Work item — Once you have checked each line below, report only the number of lines that contain the word "nothing".

(Entries supplied Opens)

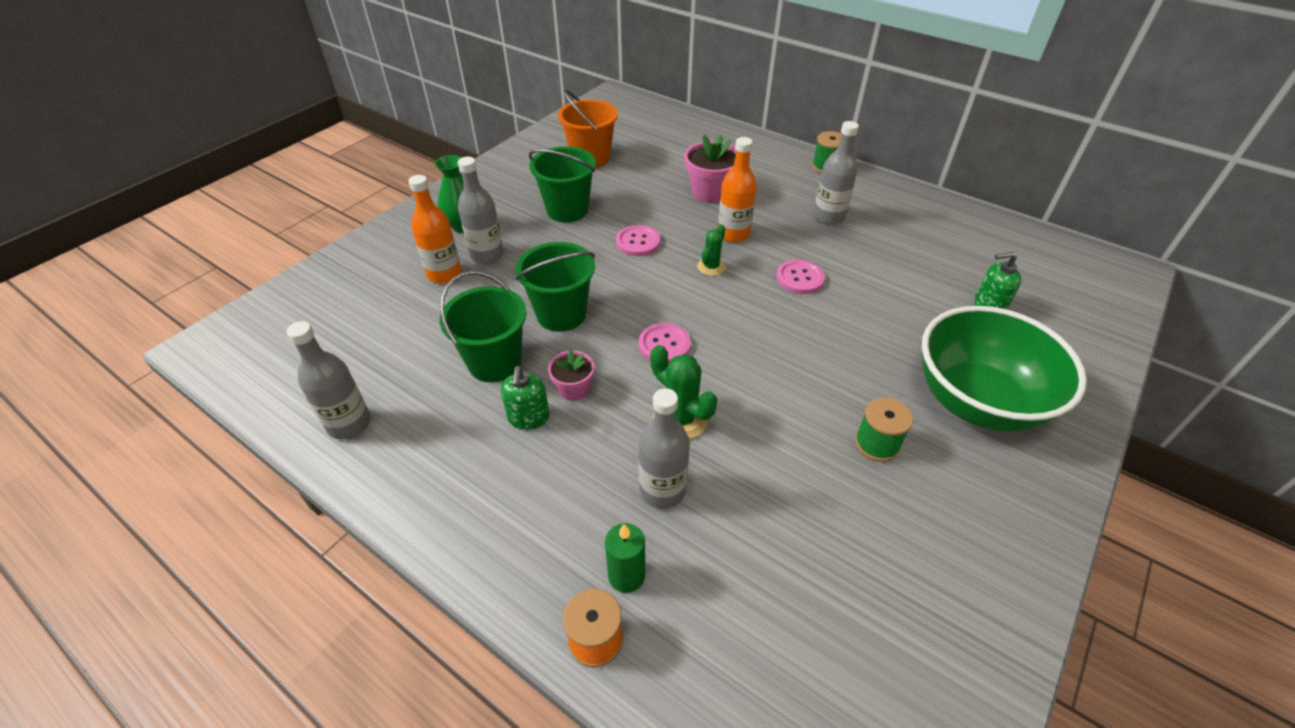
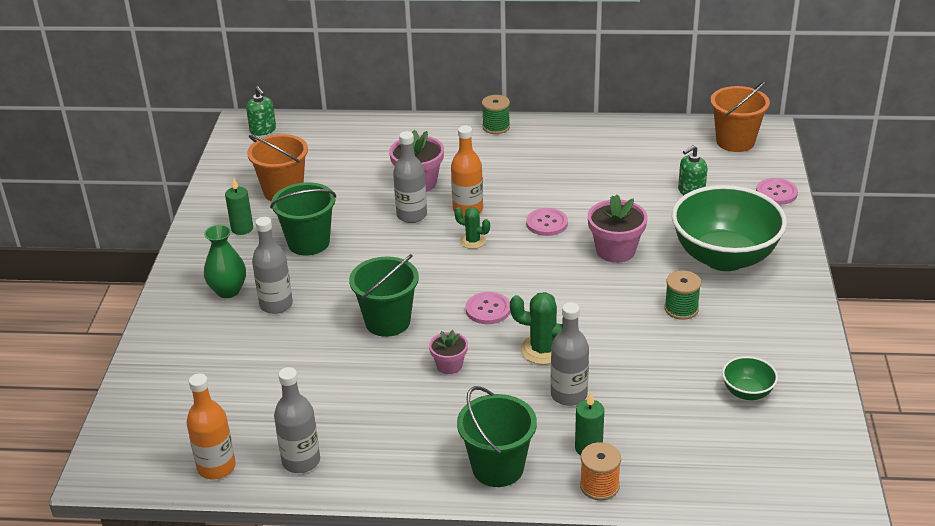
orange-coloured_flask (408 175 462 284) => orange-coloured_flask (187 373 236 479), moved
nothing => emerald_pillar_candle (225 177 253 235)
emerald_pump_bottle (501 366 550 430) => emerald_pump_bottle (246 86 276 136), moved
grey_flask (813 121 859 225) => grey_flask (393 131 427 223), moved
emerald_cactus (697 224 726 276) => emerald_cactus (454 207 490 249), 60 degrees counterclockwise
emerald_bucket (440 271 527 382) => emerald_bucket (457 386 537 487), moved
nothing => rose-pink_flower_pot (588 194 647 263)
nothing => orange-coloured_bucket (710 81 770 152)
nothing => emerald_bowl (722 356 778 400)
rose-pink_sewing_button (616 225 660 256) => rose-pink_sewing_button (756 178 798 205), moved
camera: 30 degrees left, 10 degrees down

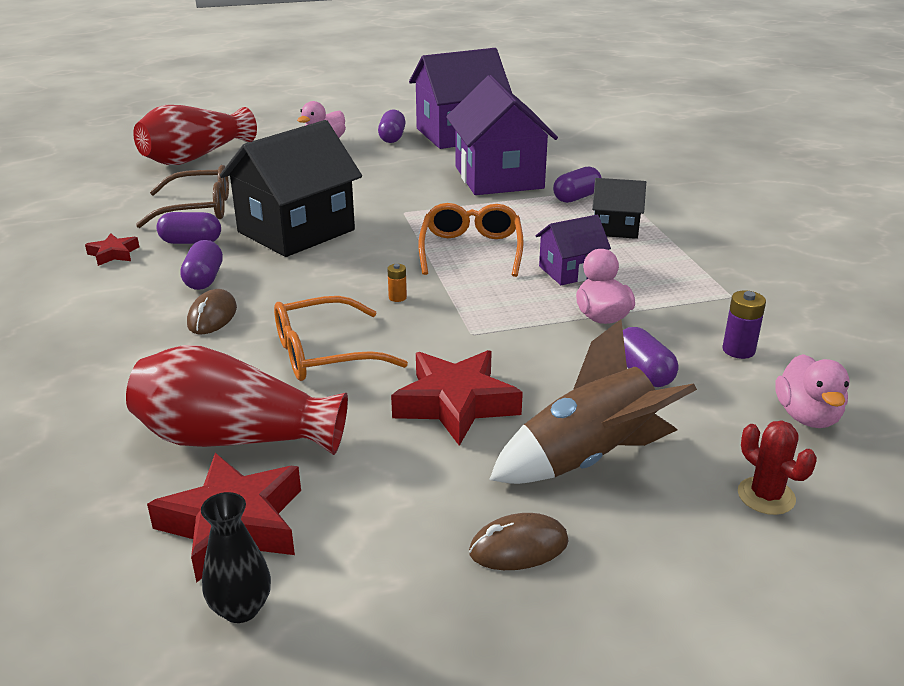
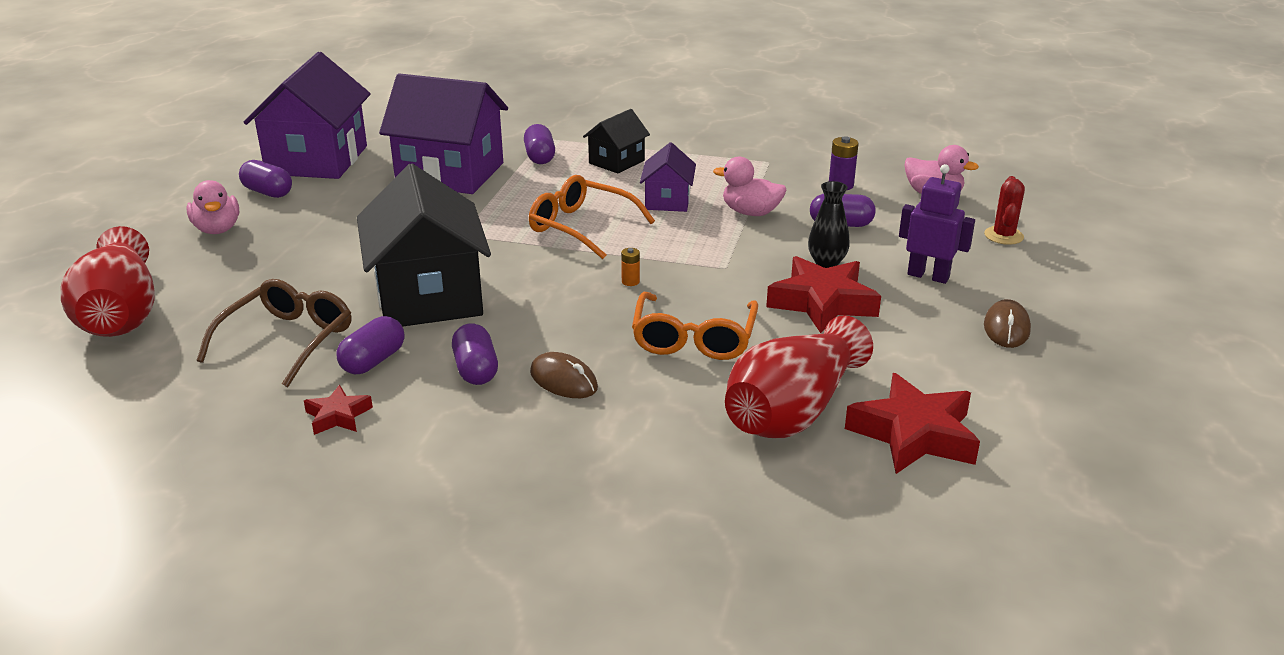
purple_pill_shape (180 240 223 290) => purple_pill_shape (452 323 498 385), 45 degrees clockwise
black_vase (201 492 271 623) => black_vase (808 181 850 268), moved
russet_spaceship (489 319 697 484) => purple_robot (899 164 975 284)
red_cactus (738 420 817 515) => red_cactus (984 176 1025 245), 75 degrees counterclockwise
camera: 60 degrees left, 0 degrees up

(Entries supplied Closes)

Response area — 4